__Text and element pointing rows__.

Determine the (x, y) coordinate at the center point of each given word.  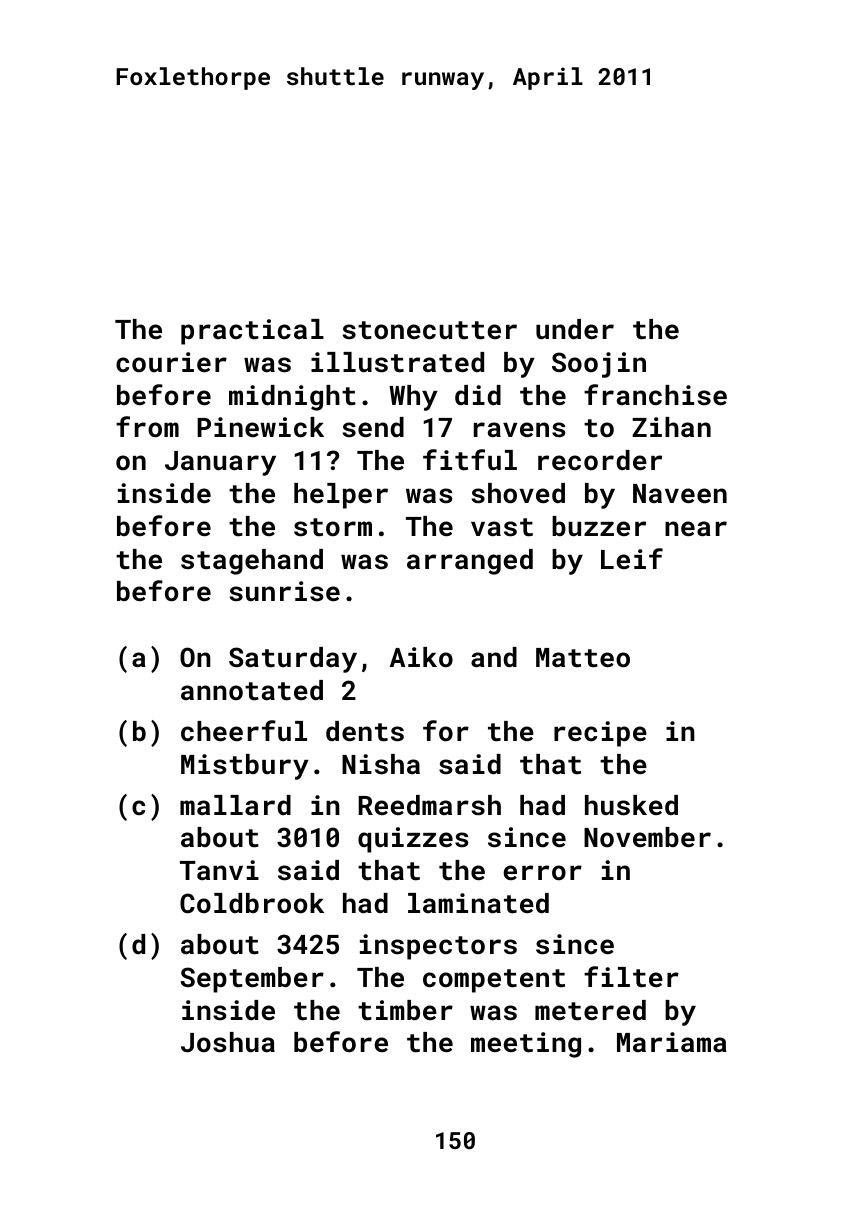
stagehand (252, 562)
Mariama (672, 1042)
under (575, 329)
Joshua (228, 1042)
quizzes (413, 840)
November (647, 837)
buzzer (599, 526)
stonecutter (430, 330)
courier (171, 362)
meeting (526, 1045)
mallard (235, 805)
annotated (252, 690)
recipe (600, 734)
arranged (470, 562)
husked (631, 805)
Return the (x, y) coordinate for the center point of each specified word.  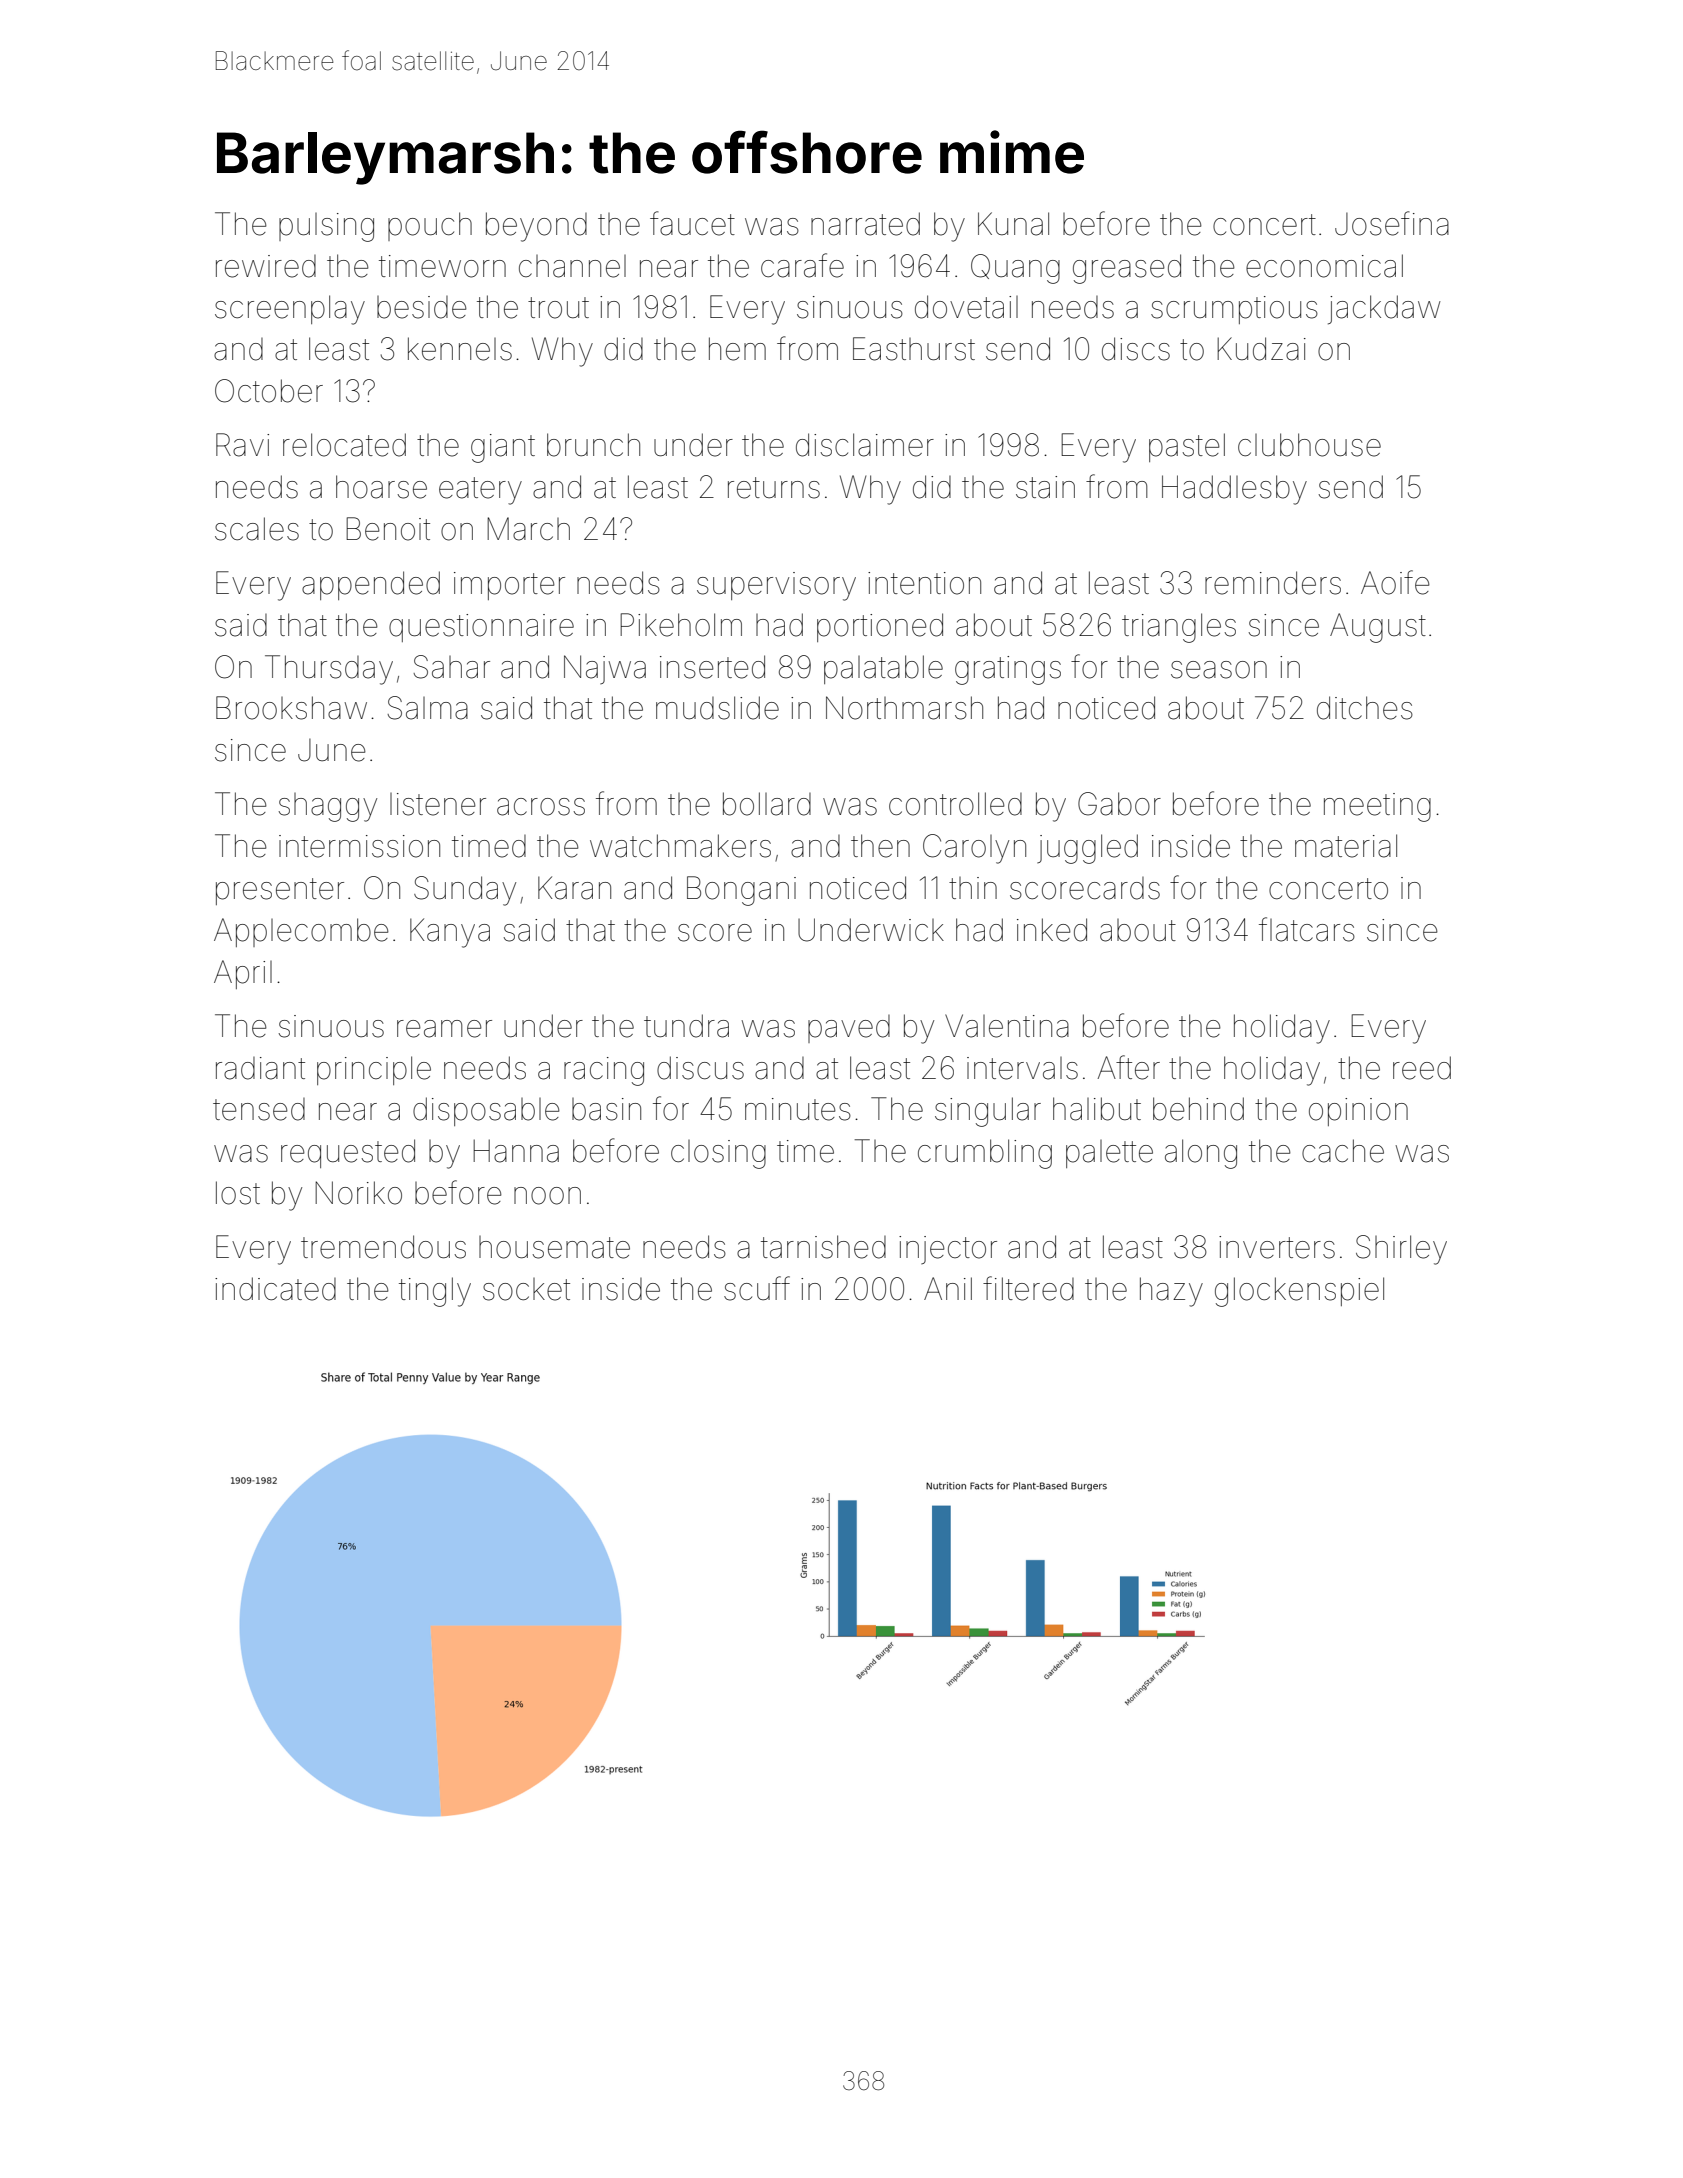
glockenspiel (1299, 1292)
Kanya (450, 933)
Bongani (741, 891)
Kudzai (1261, 349)
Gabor (1119, 804)
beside (422, 307)
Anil (948, 1288)
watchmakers (680, 846)
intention (924, 583)
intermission (359, 846)
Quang (1015, 269)
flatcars (1307, 929)
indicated (275, 1289)
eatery (480, 491)
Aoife (1395, 582)
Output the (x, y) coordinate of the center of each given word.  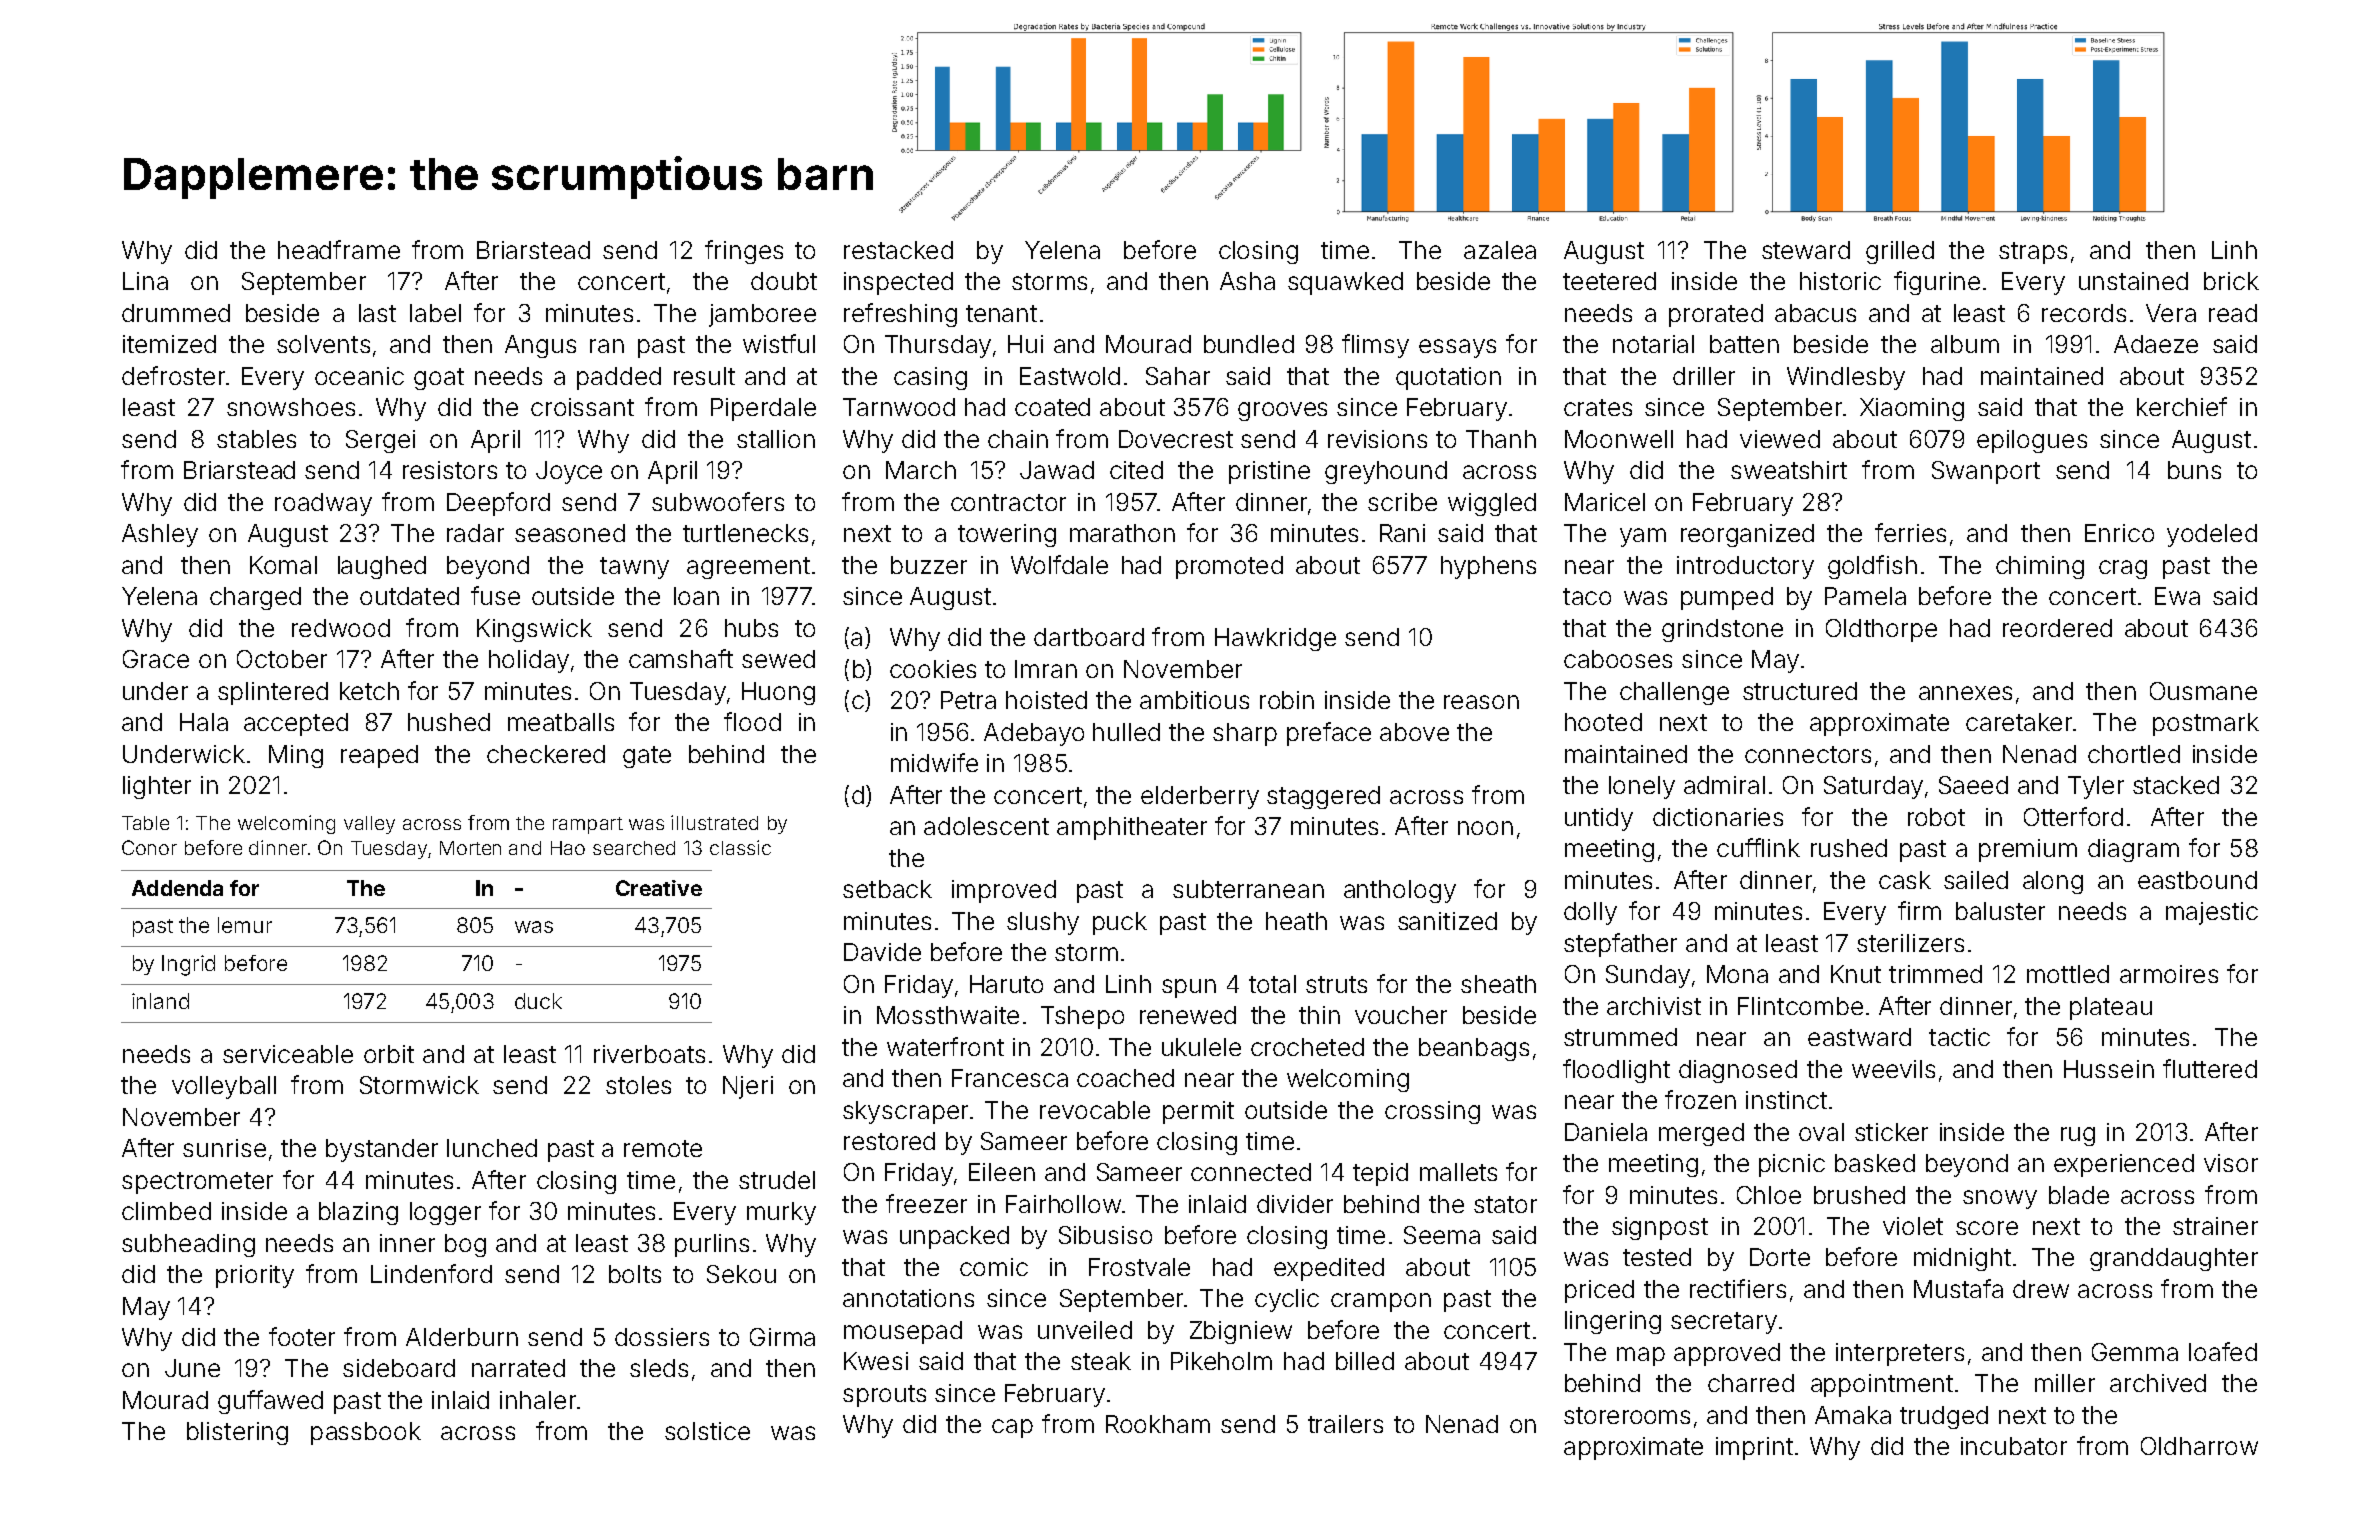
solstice (707, 1431)
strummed (1620, 1037)
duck (538, 1001)
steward (1806, 250)
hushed (449, 722)
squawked (1345, 283)
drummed (176, 313)
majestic (2212, 913)
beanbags (1474, 1049)
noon (1485, 828)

__Exercise__.
Rescale everything from the row containing "Gabor (1119, 804)" down to the row containing "squawked (1345, 283)", both included, and return only those rows, requests included, with each answer coordinate multiplied by 2.1 and rounded to a whole number, halves rounded up. Leave the pictures out of the output.

__Solution__.
Gabor (2350, 1688)
beside (886, 645)
Anil (1991, 2705)
watchmakers (1428, 1777)
intention (1940, 1224)
intermission (754, 1777)
Quang (2132, 565)
flatcars (2745, 1951)
indicated (578, 2707)
eatery (1008, 1031)
Aoife (2930, 1222)
Output the (x, y) coordinate of the center of each given word.  
solstice (1485, 3005)
strummed (3402, 2178)
duck (1130, 2102)
steward (3793, 525)
hushed (943, 1516)
squawked (2825, 594)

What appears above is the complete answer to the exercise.